[[ INFORMATION PROVIDED, beginning ]]

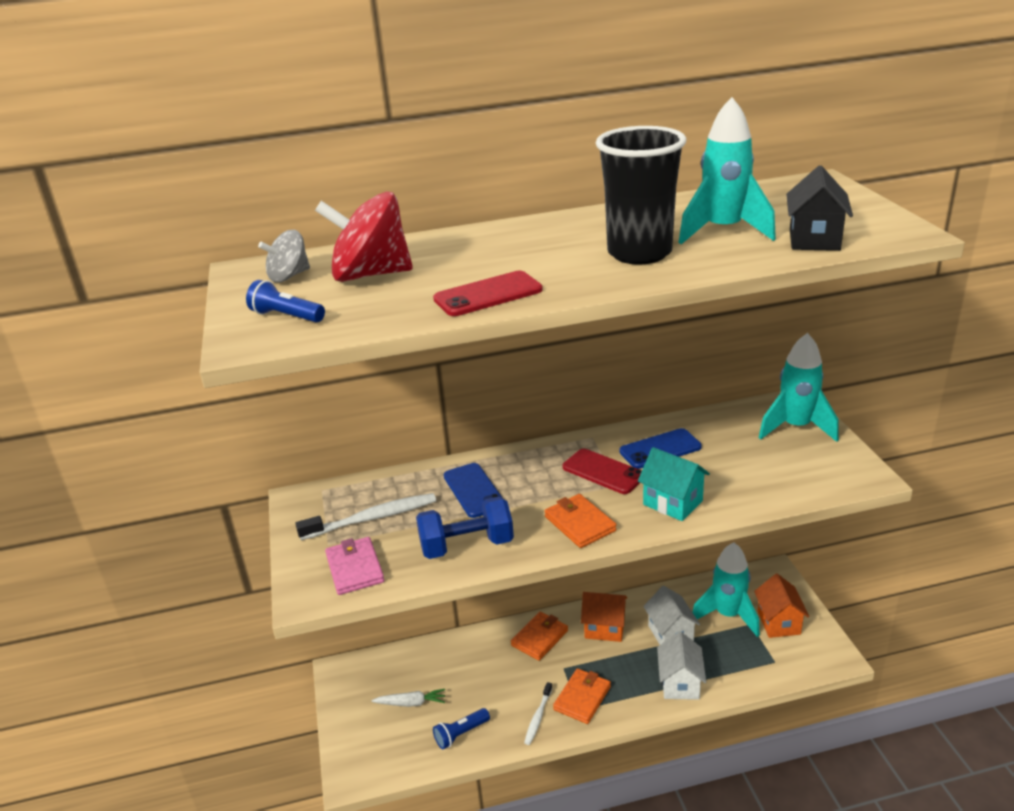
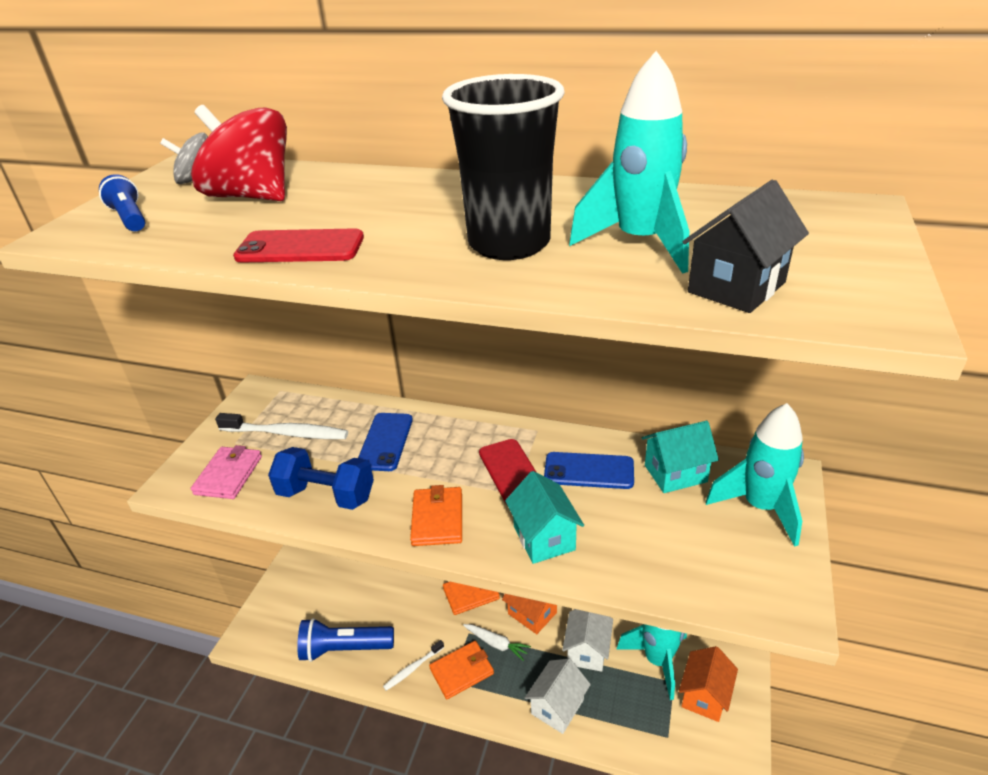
camera: 30 degrees right, 5 degrees up
(411, 703) = (331, 599): white carrot -> white carrot (496, 644)
(461, 734) = (344, 648): blue flashlight -> blue flashlight, size x1.70
(722, 428) = (675, 473): none -> turquoise house

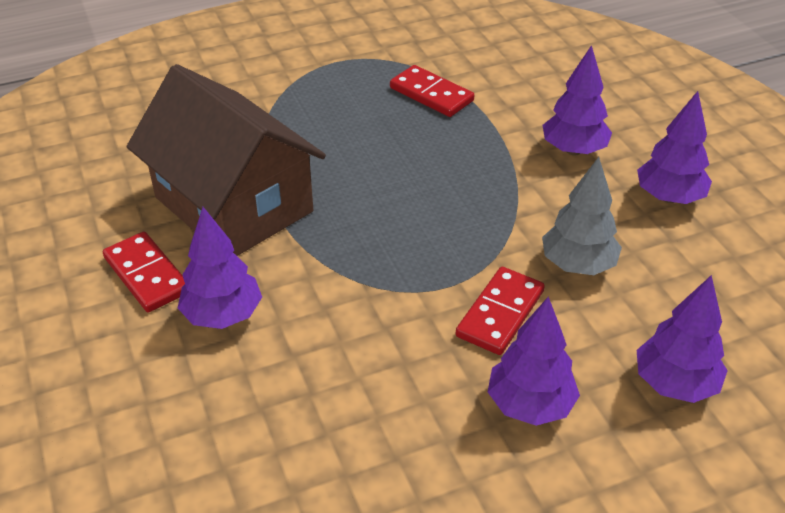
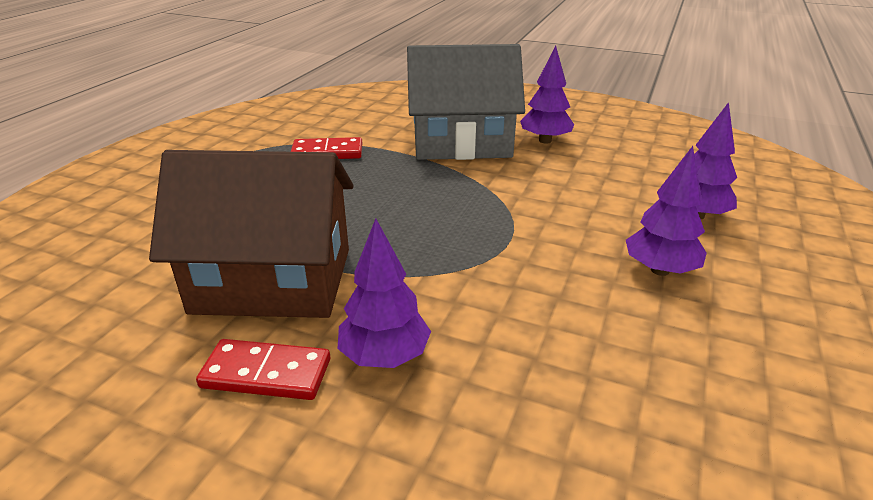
camera: 45 degrees left, 10 degrees down
(500, 313) = (562, 236): red domino -> none
(573, 150) = (461, 142): purple tree -> grey house
(578, 265) = (558, 191): grey tree -> none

[[ INFORMATION PROVIDED, end ]]

Your answer must consist solely of the lines from the one containing "(411, 703) = (331, 599): white" through the last line of the records above, copied exactly, with every picture left out.

(411, 703) = (331, 599): white carrot -> white carrot (496, 644)
(461, 734) = (344, 648): blue flashlight -> blue flashlight, size x1.70
(722, 428) = (675, 473): none -> turquoise house

camera: 45 degrees left, 10 degrees down
(500, 313) = (562, 236): red domino -> none
(573, 150) = (461, 142): purple tree -> grey house
(578, 265) = (558, 191): grey tree -> none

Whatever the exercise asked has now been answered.